╔══
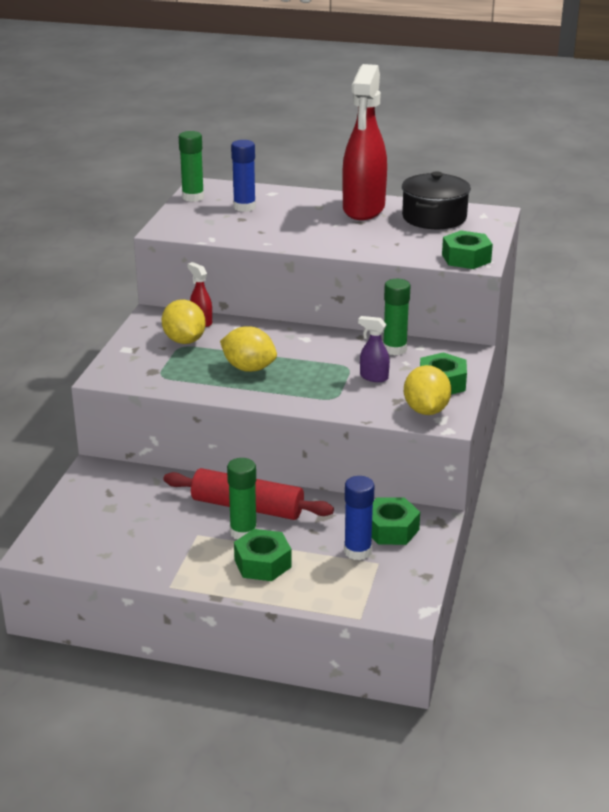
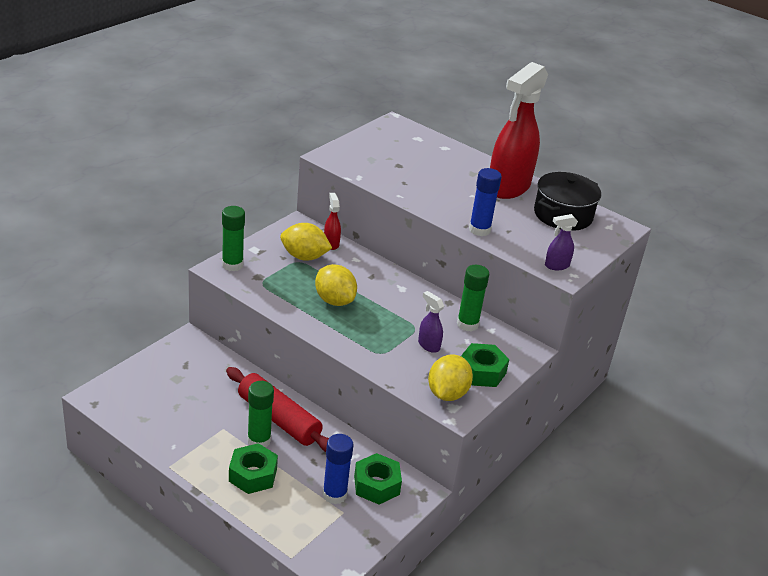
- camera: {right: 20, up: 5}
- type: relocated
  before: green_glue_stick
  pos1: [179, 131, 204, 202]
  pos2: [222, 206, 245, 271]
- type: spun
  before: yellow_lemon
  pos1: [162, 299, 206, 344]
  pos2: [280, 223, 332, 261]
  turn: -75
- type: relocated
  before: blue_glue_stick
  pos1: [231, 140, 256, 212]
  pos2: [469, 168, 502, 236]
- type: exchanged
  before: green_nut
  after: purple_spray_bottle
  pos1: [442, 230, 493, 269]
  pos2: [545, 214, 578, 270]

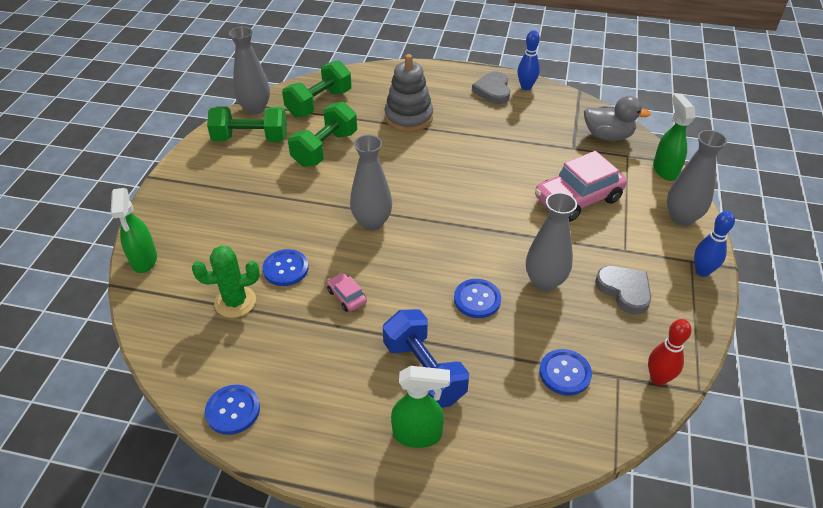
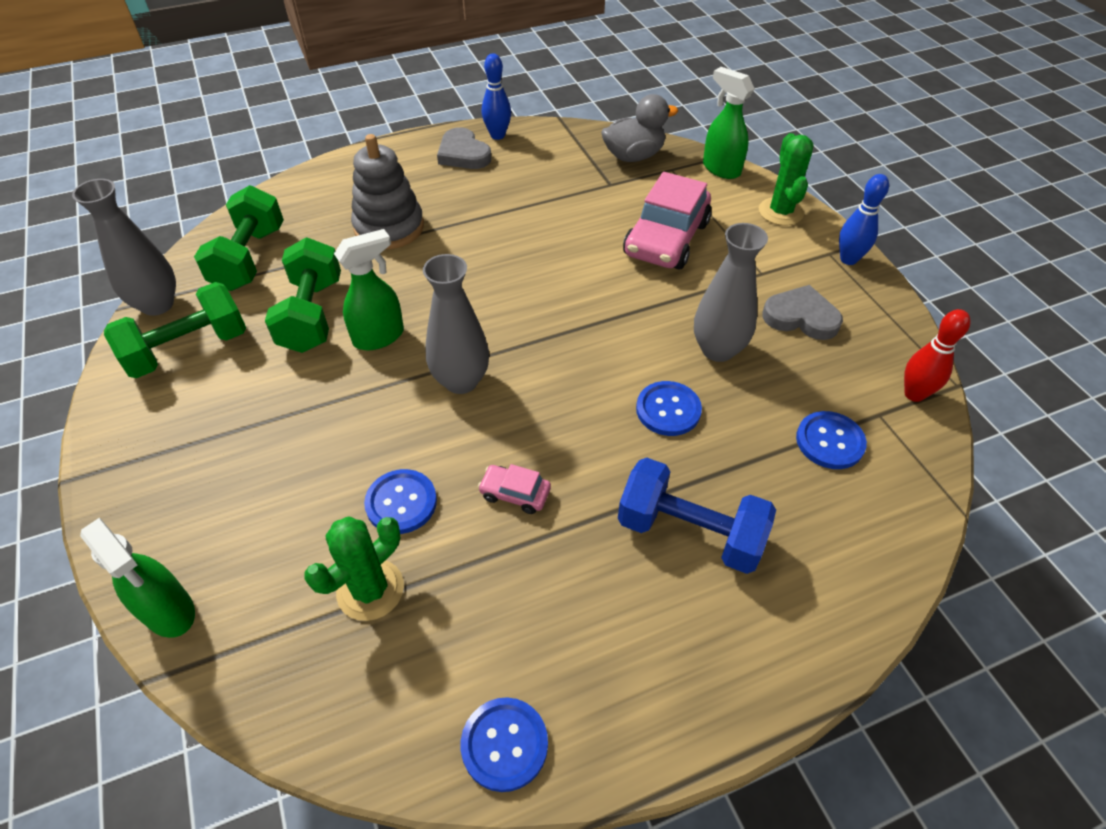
- camera: {right: -35, up: 5}
- type: relocated
  before: green_spray_bottle
  pos1: [391, 366, 450, 448]
  pos2: [334, 229, 404, 350]
- type: exchanged
  before: grey_vase
  after: green_cactus
  pos1: [667, 130, 727, 226]
  pos2: [759, 133, 814, 226]

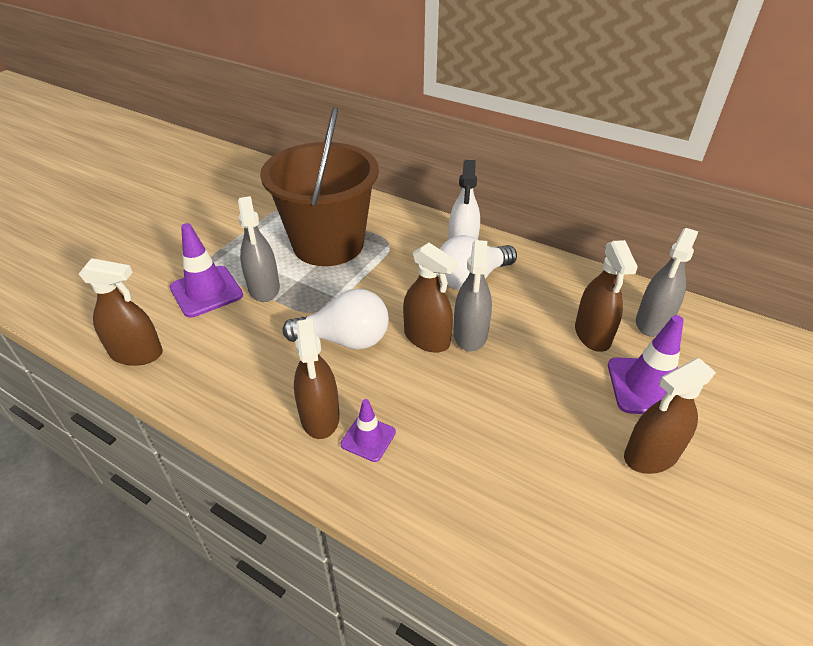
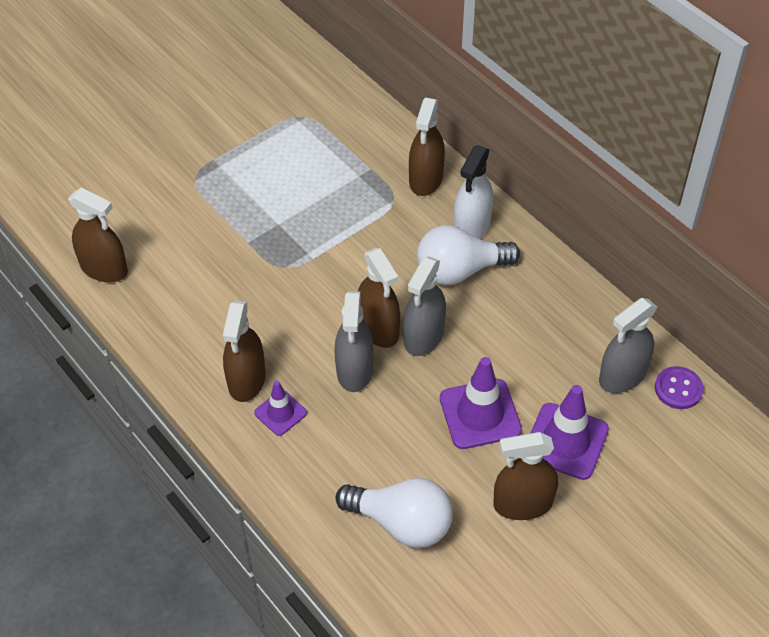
- camera: {right: 20, up: 10}
- type: relocated
  before: grey_spray_bottle
  pos1: [238, 196, 280, 302]
  pos2: [335, 291, 374, 392]
- type: relocated
  before: white_light_bulb
  pos1: [283, 288, 389, 350]
  pos2: [335, 478, 453, 548]
- type: relocated
  before: brown_spray_bottle
  pos1: [575, 240, 638, 352]
  pos2: [409, 98, 445, 196]
- type: relocated
  before: purple_traffic_cone
  pos1: [170, 223, 243, 318]
  pos2: [440, 357, 522, 449]
- type: appeared
  after: purple_button
  pos2: [655, 366, 703, 409]
- type: missing
  before: brown_bucket
  pos1: [260, 106, 379, 266]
╚══
Task statement — Exact copies of all the entries, without any pictures, are what the answer must contain.

Response box —
- camera: {right: 20, up: 5}
- type: relocated
  before: green_glue_stick
  pos1: [179, 131, 204, 202]
  pos2: [222, 206, 245, 271]
- type: spun
  before: yellow_lemon
  pos1: [162, 299, 206, 344]
  pos2: [280, 223, 332, 261]
  turn: -75
- type: relocated
  before: blue_glue_stick
  pos1: [231, 140, 256, 212]
  pos2: [469, 168, 502, 236]
- type: exchanged
  before: green_nut
  after: purple_spray_bottle
  pos1: [442, 230, 493, 269]
  pos2: [545, 214, 578, 270]

- camera: {right: -35, up: 5}
- type: relocated
  before: green_spray_bottle
  pos1: [391, 366, 450, 448]
  pos2: [334, 229, 404, 350]
- type: exchanged
  before: grey_vase
  after: green_cactus
  pos1: [667, 130, 727, 226]
  pos2: [759, 133, 814, 226]

- camera: {right: 20, up: 10}
- type: relocated
  before: grey_spray_bottle
  pos1: [238, 196, 280, 302]
  pos2: [335, 291, 374, 392]
- type: relocated
  before: white_light_bulb
  pos1: [283, 288, 389, 350]
  pos2: [335, 478, 453, 548]
- type: relocated
  before: brown_spray_bottle
  pos1: [575, 240, 638, 352]
  pos2: [409, 98, 445, 196]
- type: relocated
  before: purple_traffic_cone
  pos1: [170, 223, 243, 318]
  pos2: [440, 357, 522, 449]
- type: appeared
  after: purple_button
  pos2: [655, 366, 703, 409]
- type: missing
  before: brown_bucket
  pos1: [260, 106, 379, 266]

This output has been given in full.